Your objective
Below are records to repeat exactly. Omit the pictures from the copy.

─── Given information ───

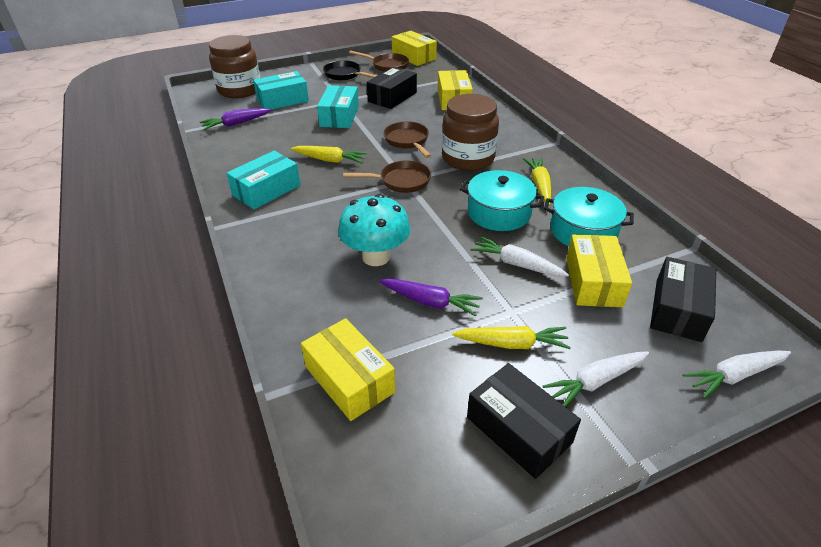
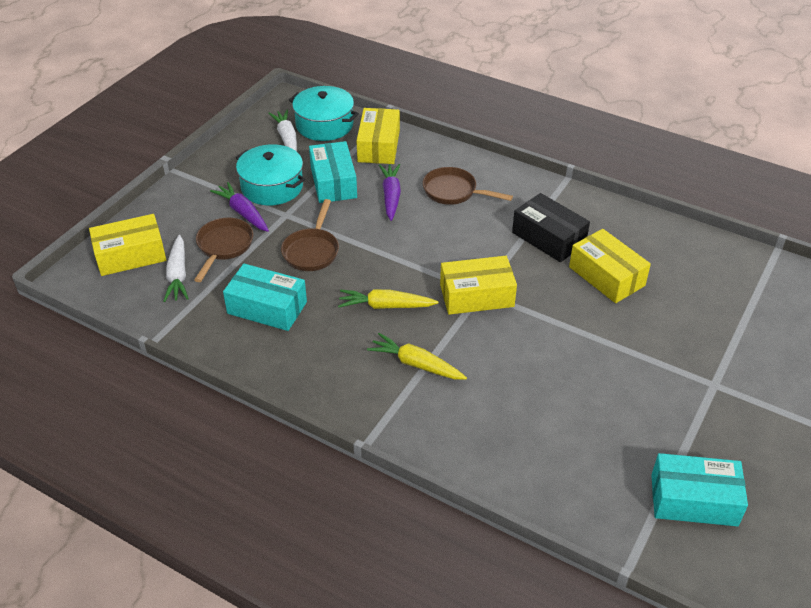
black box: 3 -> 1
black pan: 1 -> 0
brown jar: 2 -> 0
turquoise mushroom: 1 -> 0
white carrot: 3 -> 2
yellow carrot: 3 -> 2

───

The completed task
black box: 3 -> 1
black pan: 1 -> 0
brown jar: 2 -> 0
turquoise mushroom: 1 -> 0
white carrot: 3 -> 2
yellow carrot: 3 -> 2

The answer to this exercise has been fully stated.